ASSIGNED TASK: Each record that follows is to be reproduced character for character, pictures excepted.

STUDY MATERIAL:
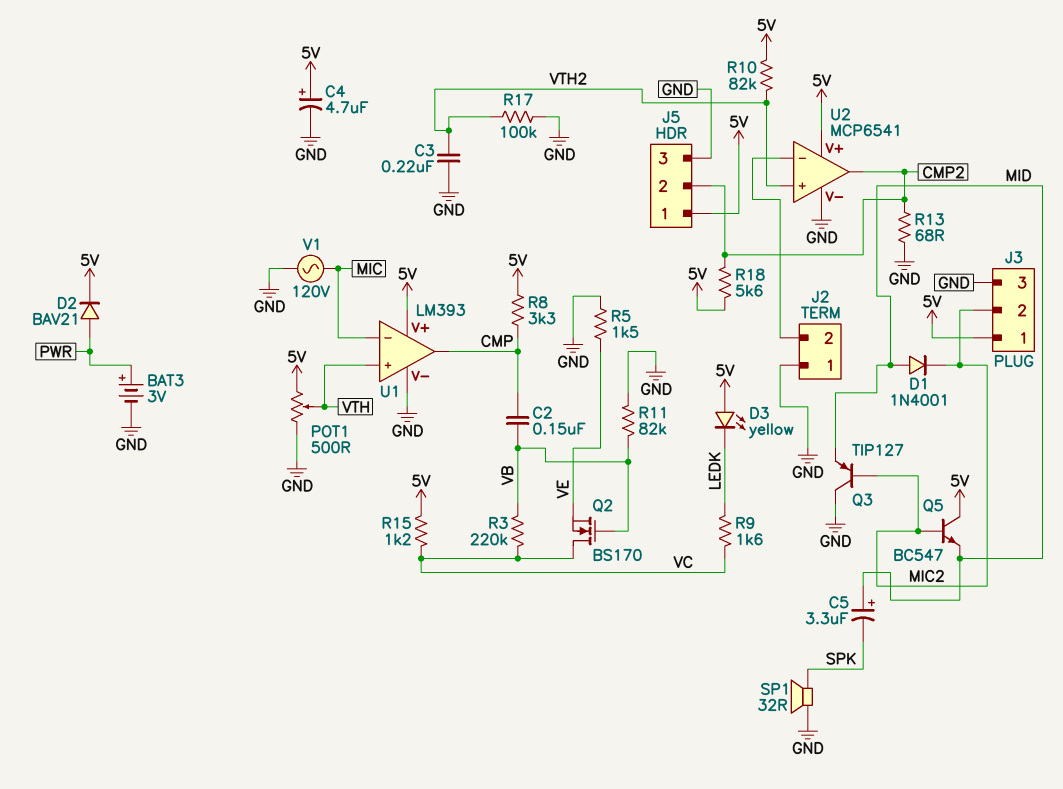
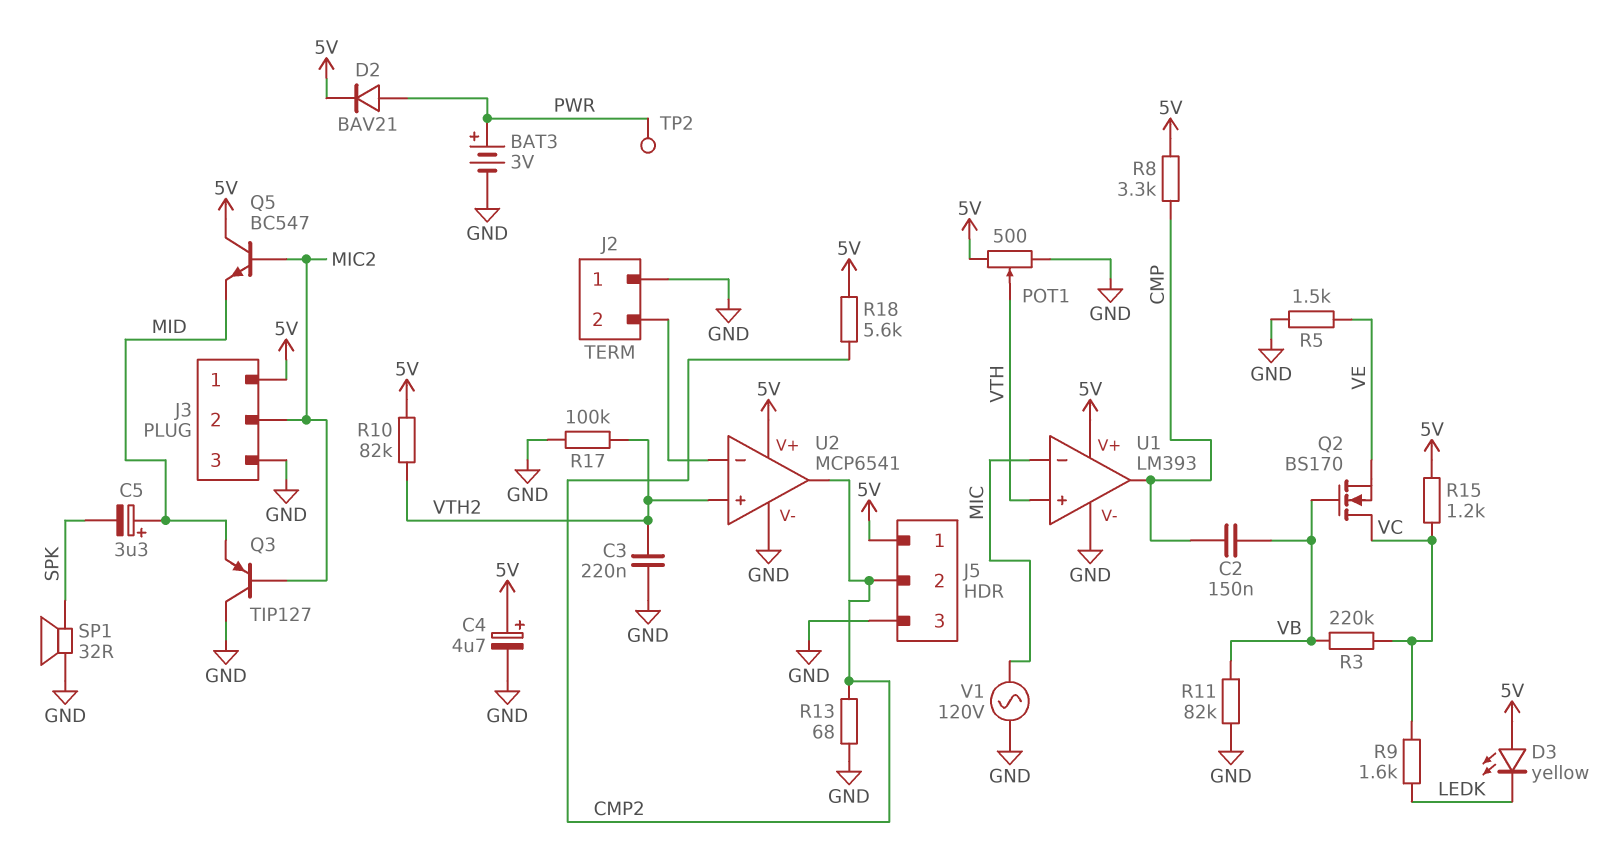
D1: diode 1N4001 (A MID, K MIC2) -> none
TP2: none -> test point (PWR)

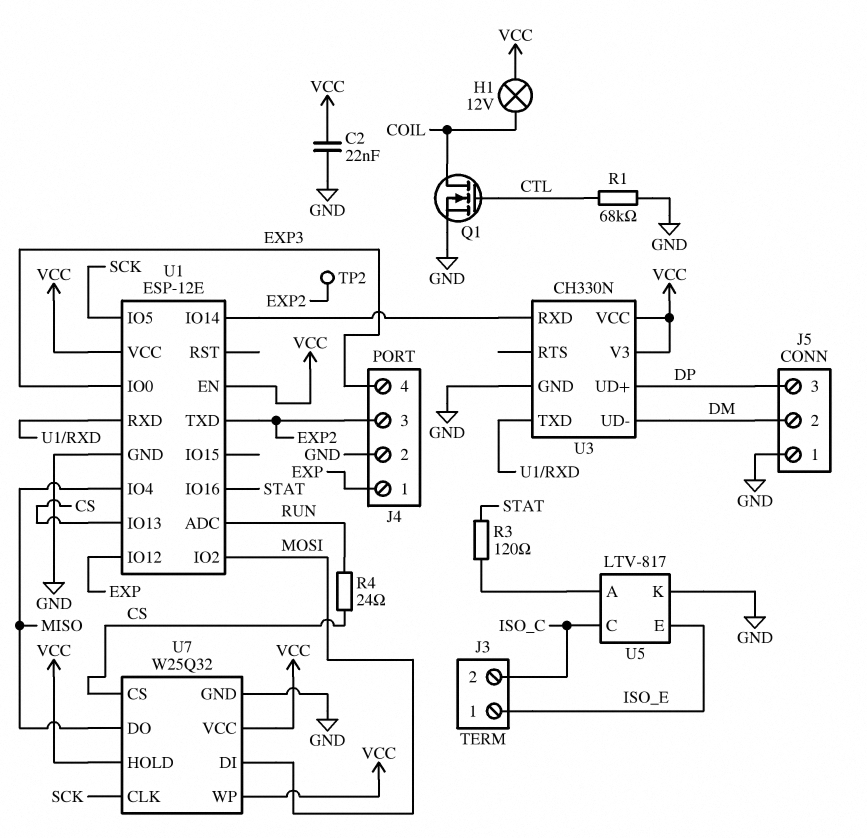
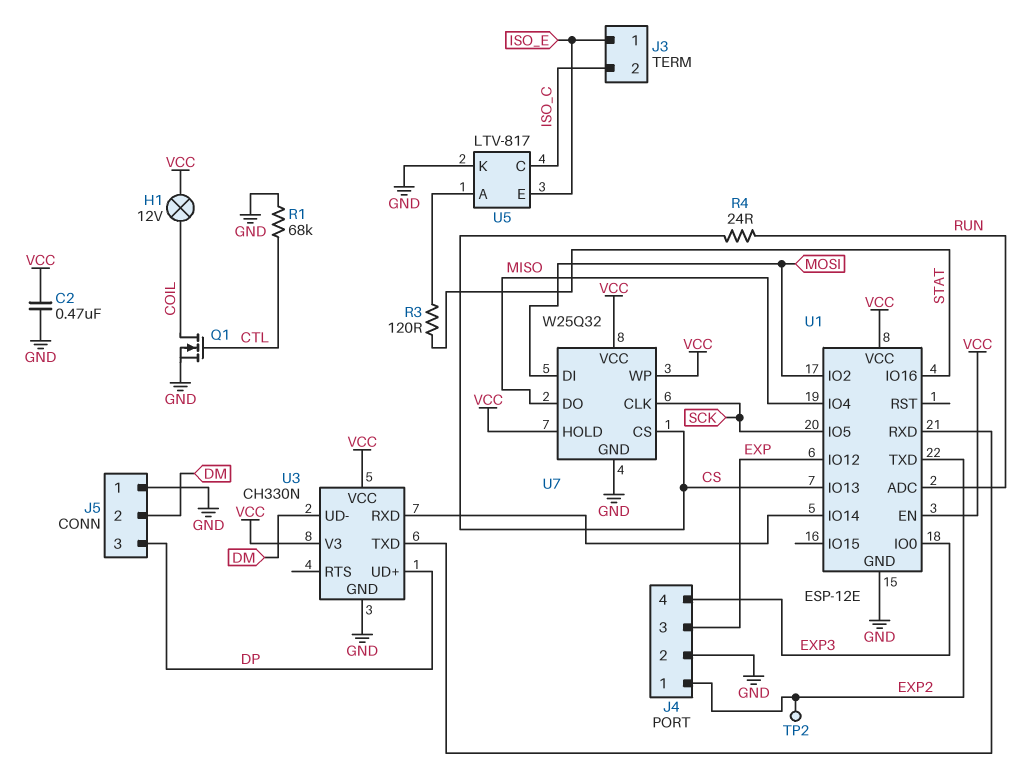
C2: 22nF (GND, VCC) -> 470nF (GND, VCC)
J4 pin 1: EXP -> EXP2
J4 pin 3: EXP2 -> EXP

EXERCISE SOLUTION:
D1: diode 1N4001 (A MID, K MIC2) -> none
TP2: none -> test point (PWR)

C2: 22nF (GND, VCC) -> 470nF (GND, VCC)
J4 pin 1: EXP -> EXP2
J4 pin 3: EXP2 -> EXP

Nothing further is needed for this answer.